- Task instructions
Would you please return the data below verbatim, without its pictures?
[[ Supplied records open ]]
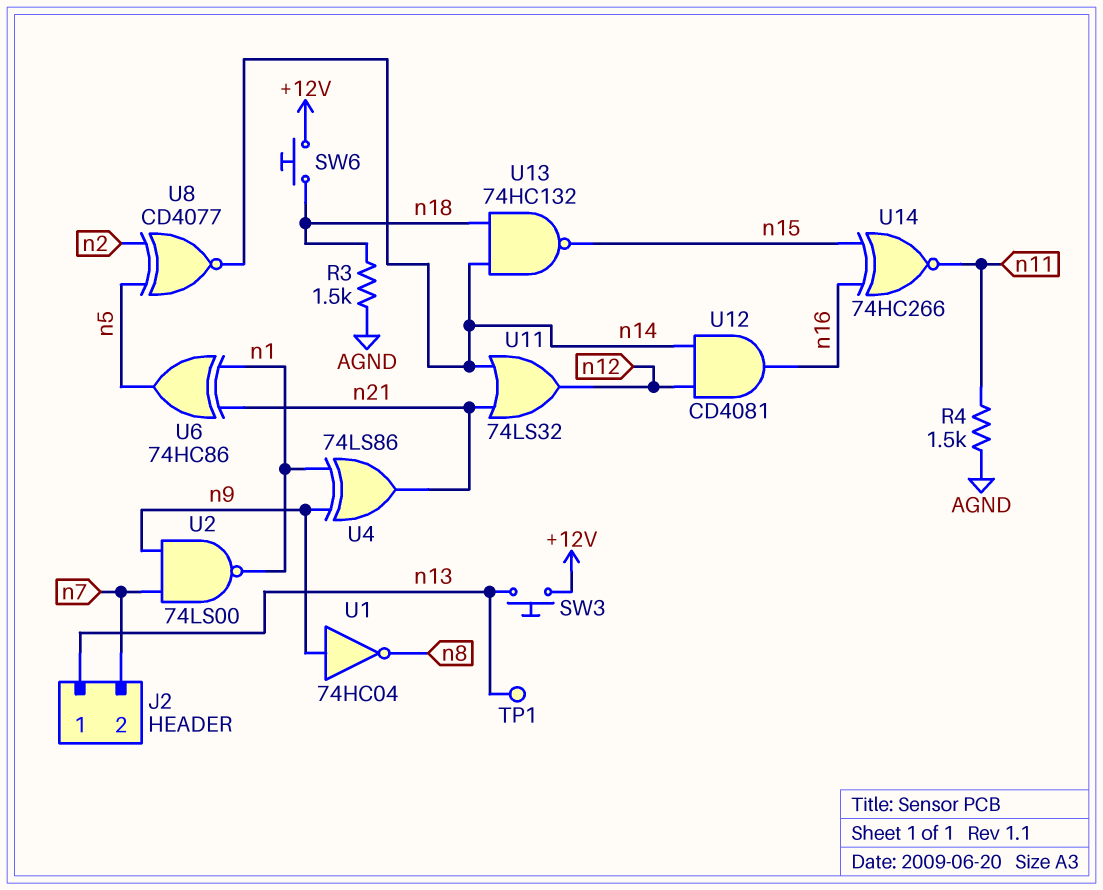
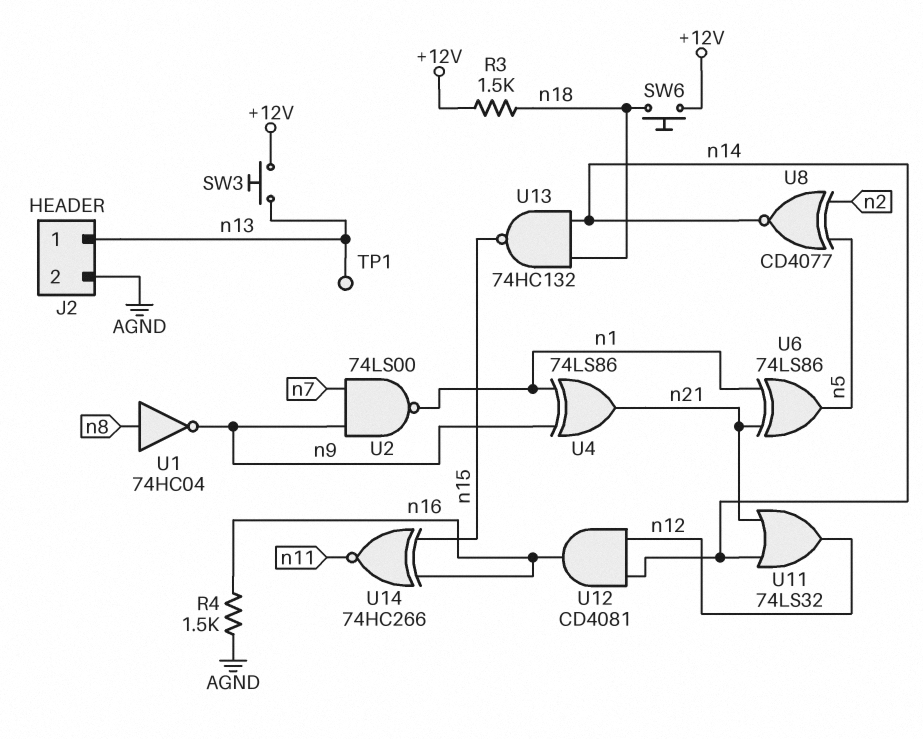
J2 pin 2: n7 -> AGND
R3: 1.5k (AGND, n18) -> 1.5k (+12V, n18)
R4: 1.5k (AGND, n11) -> 1.5k (AGND, n16)
U1: NOT 74HC04 (in n9, out n8) -> NOT 74HC04 (in n8, out n9)
U6: XOR 74HC86 (in n1, in n21, out n5) -> XOR 74LS86 (in n1, in n21, out n5)

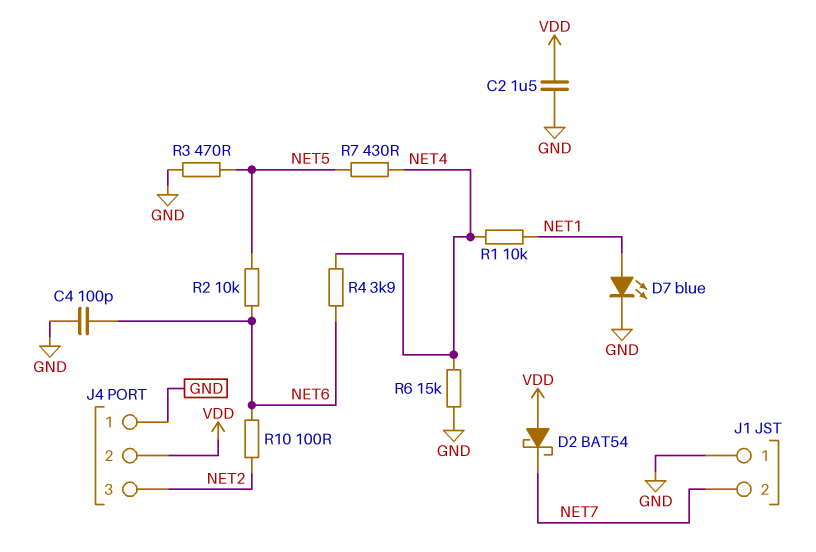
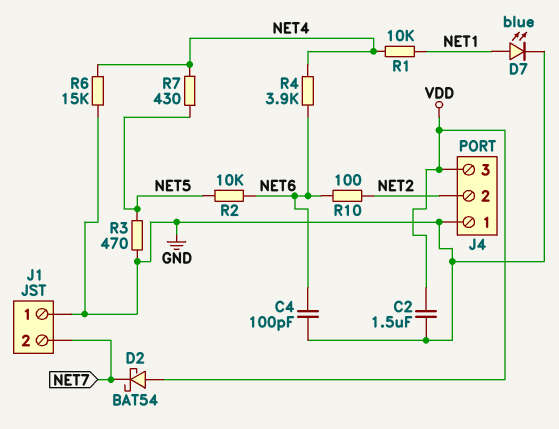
J4 pin 2: VDD -> NET2
J4 pin 3: NET2 -> VDD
[[ Supplied records closed ]]
- Answer box
J2 pin 2: n7 -> AGND
R3: 1.5k (AGND, n18) -> 1.5k (+12V, n18)
R4: 1.5k (AGND, n11) -> 1.5k (AGND, n16)
U1: NOT 74HC04 (in n9, out n8) -> NOT 74HC04 (in n8, out n9)
U6: XOR 74HC86 (in n1, in n21, out n5) -> XOR 74LS86 (in n1, in n21, out n5)

J4 pin 2: VDD -> NET2
J4 pin 3: NET2 -> VDD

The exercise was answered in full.